• _STORED DATA_:

Start of Block

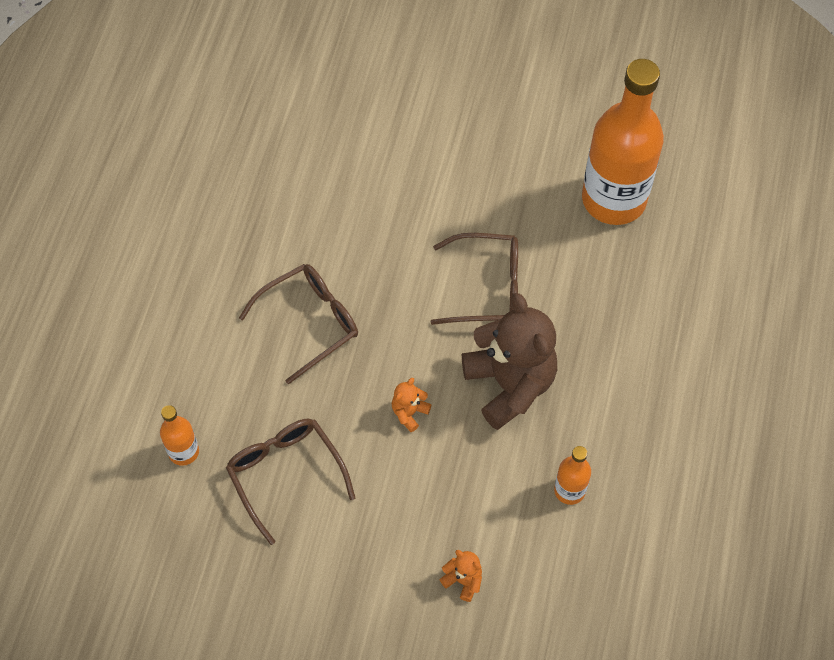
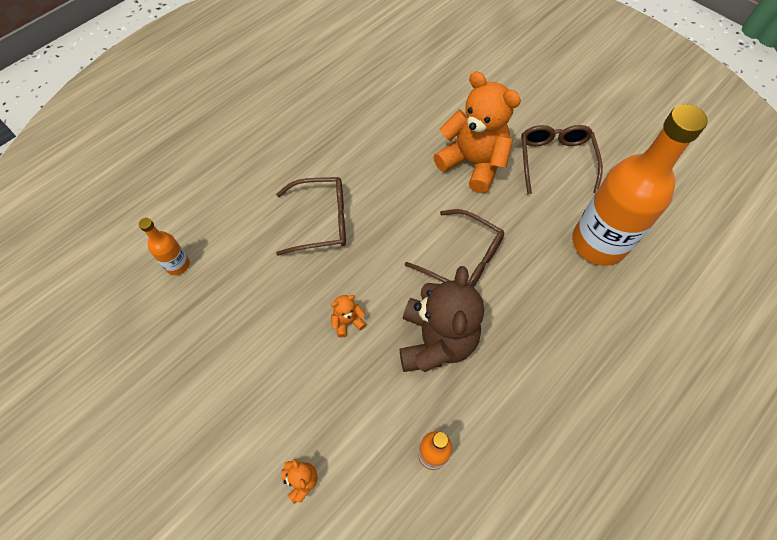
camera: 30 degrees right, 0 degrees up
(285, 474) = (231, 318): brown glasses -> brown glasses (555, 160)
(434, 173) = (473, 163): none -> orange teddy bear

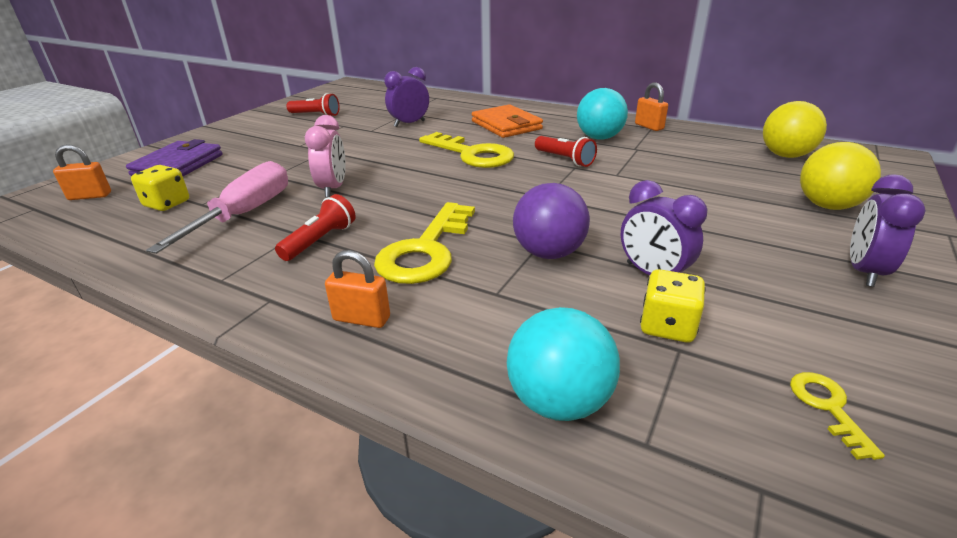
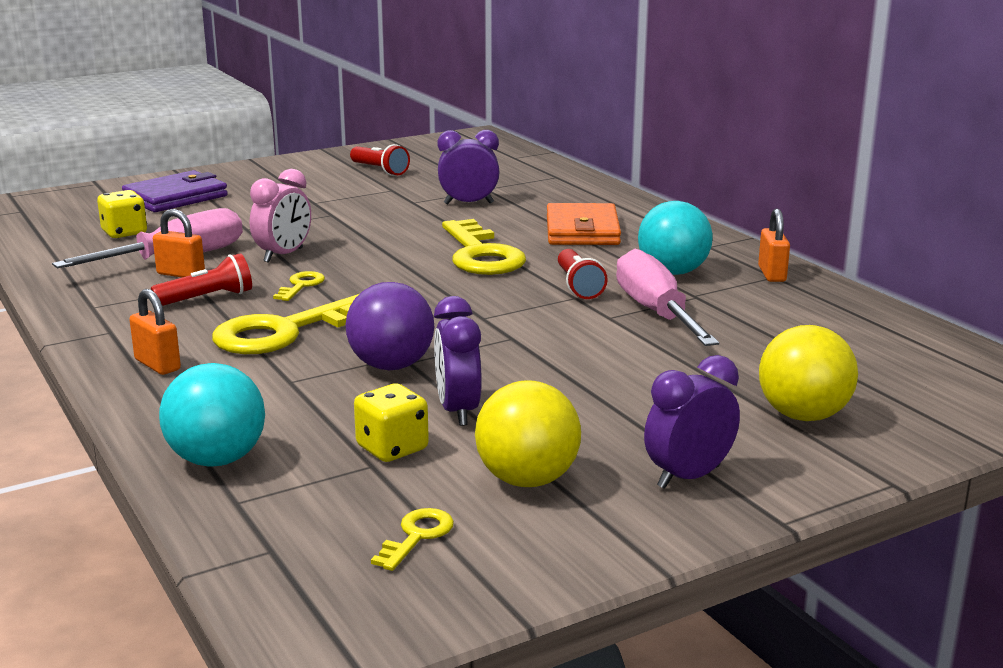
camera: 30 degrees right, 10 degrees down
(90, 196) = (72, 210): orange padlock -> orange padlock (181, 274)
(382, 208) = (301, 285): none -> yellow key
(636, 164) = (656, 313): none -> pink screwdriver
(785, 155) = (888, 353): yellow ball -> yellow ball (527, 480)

End of Block
Start of Block

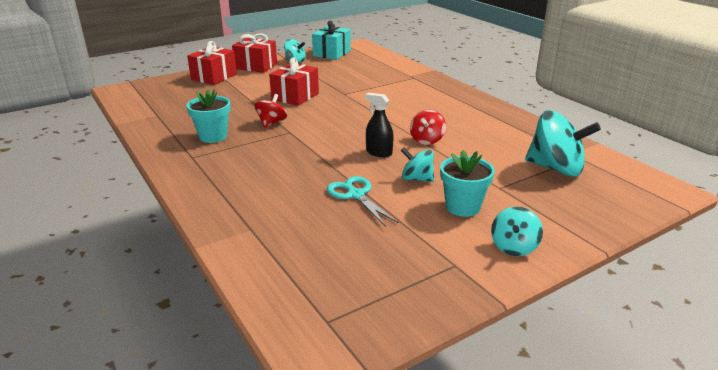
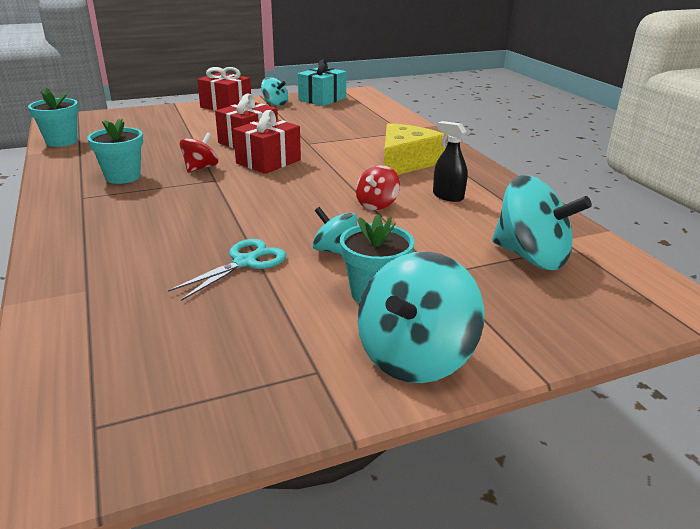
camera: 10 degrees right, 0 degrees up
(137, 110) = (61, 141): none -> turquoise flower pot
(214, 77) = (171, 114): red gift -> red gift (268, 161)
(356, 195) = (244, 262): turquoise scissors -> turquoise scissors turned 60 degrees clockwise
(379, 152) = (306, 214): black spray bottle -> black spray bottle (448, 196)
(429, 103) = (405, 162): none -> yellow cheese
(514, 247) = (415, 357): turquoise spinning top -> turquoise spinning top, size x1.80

End of Block
Start of Block

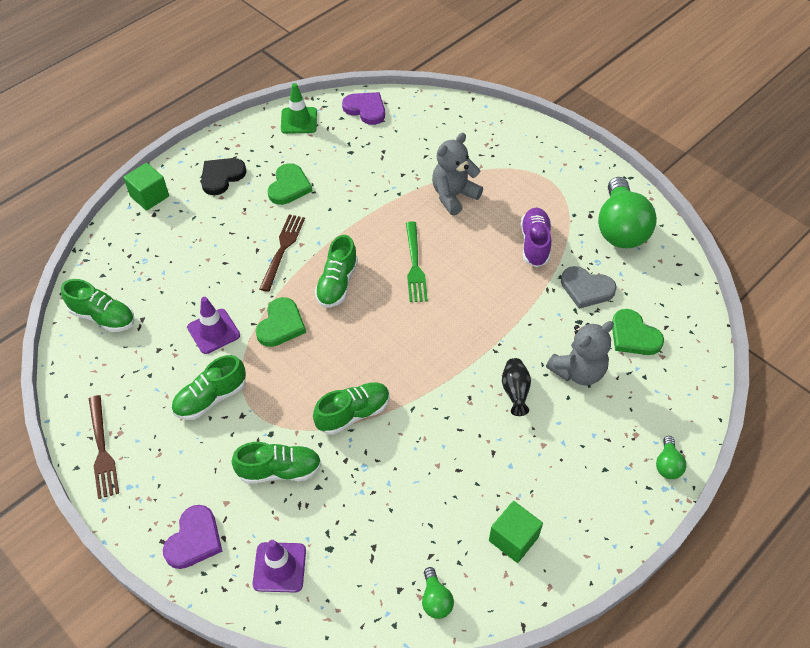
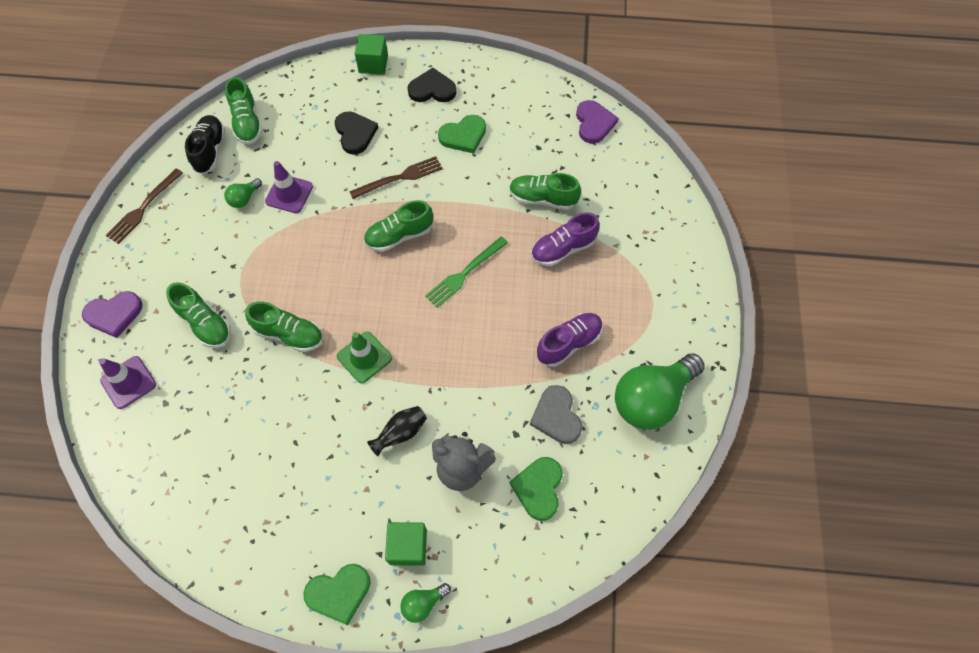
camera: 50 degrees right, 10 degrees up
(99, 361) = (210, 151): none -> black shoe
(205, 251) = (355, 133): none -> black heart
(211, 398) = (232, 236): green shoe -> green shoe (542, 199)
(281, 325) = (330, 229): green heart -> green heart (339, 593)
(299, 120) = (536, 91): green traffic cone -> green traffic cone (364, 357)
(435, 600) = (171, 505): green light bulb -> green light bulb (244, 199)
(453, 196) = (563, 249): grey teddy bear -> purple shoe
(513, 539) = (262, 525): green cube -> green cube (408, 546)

End of Block

Where the data above reaches the line holding "(435, 600) = (171, 505): green", begin printing, and stop after the line holding "(513, 539) = (262, 525): green". Each line must be reproduced exactly, with nothing else added.

• _EXERCISE RESPONSE_:
(435, 600) = (171, 505): green light bulb -> green light bulb (244, 199)
(453, 196) = (563, 249): grey teddy bear -> purple shoe
(513, 539) = (262, 525): green cube -> green cube (408, 546)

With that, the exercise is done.